[Scene edit records]
════

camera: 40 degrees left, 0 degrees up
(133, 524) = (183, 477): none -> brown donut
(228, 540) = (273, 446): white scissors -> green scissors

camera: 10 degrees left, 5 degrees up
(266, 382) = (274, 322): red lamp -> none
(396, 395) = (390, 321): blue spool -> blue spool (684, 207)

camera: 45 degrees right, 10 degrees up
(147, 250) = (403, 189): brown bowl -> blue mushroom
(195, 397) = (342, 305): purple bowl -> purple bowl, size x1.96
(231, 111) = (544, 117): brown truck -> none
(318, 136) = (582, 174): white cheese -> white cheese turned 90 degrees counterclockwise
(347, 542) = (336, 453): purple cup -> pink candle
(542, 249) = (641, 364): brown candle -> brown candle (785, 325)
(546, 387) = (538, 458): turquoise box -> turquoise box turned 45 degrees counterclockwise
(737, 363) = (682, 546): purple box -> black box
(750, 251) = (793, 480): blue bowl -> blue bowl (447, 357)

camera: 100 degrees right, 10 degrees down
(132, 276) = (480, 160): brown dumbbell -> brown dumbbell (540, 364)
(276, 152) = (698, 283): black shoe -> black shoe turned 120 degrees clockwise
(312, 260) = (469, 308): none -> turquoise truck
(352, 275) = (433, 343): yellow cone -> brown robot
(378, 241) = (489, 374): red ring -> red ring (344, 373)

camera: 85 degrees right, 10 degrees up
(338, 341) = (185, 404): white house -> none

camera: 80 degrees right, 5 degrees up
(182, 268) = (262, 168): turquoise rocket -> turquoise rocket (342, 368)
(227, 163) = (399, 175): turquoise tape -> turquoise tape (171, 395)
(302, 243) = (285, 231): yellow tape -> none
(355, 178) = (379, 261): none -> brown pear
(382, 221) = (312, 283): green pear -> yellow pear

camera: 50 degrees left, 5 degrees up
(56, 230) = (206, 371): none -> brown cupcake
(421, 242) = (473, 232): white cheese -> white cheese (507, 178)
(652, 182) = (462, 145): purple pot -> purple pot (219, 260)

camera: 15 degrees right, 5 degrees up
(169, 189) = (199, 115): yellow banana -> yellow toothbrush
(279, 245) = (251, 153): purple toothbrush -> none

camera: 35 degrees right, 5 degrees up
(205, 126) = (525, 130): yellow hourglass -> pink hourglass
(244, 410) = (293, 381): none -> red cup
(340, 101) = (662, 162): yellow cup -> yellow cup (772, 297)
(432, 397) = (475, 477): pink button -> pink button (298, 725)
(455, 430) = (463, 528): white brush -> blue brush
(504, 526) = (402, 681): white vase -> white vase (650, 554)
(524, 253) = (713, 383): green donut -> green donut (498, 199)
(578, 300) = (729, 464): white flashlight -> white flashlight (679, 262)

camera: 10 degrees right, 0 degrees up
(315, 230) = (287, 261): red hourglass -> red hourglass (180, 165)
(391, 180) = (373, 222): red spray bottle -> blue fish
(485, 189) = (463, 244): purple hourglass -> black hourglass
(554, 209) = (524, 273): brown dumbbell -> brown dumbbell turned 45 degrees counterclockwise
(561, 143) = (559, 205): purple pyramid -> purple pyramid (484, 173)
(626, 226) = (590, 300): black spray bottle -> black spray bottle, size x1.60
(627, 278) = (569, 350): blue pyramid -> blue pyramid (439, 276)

════

> [Problem to solve]
With the first line being the one containing "(276, 152) = (698, 283): black" and the last line the one containing "camera: 10 degrees right, 0 degrees up", transcribe exactly the lines above that fall in that range.

> [Solution for this task]
(276, 152) = (698, 283): black shoe -> black shoe turned 120 degrees clockwise
(312, 260) = (469, 308): none -> turquoise truck
(352, 275) = (433, 343): yellow cone -> brown robot
(378, 241) = (489, 374): red ring -> red ring (344, 373)

camera: 85 degrees right, 10 degrees up
(338, 341) = (185, 404): white house -> none

camera: 80 degrees right, 5 degrees up
(182, 268) = (262, 168): turquoise rocket -> turquoise rocket (342, 368)
(227, 163) = (399, 175): turquoise tape -> turquoise tape (171, 395)
(302, 243) = (285, 231): yellow tape -> none
(355, 178) = (379, 261): none -> brown pear
(382, 221) = (312, 283): green pear -> yellow pear

camera: 50 degrees left, 5 degrees up
(56, 230) = (206, 371): none -> brown cupcake
(421, 242) = (473, 232): white cheese -> white cheese (507, 178)
(652, 182) = (462, 145): purple pot -> purple pot (219, 260)

camera: 15 degrees right, 5 degrees up
(169, 189) = (199, 115): yellow banana -> yellow toothbrush
(279, 245) = (251, 153): purple toothbrush -> none

camera: 35 degrees right, 5 degrees up
(205, 126) = (525, 130): yellow hourglass -> pink hourglass
(244, 410) = (293, 381): none -> red cup
(340, 101) = (662, 162): yellow cup -> yellow cup (772, 297)
(432, 397) = (475, 477): pink button -> pink button (298, 725)
(455, 430) = (463, 528): white brush -> blue brush
(504, 526) = (402, 681): white vase -> white vase (650, 554)
(524, 253) = (713, 383): green donut -> green donut (498, 199)
(578, 300) = (729, 464): white flashlight -> white flashlight (679, 262)

camera: 10 degrees right, 0 degrees up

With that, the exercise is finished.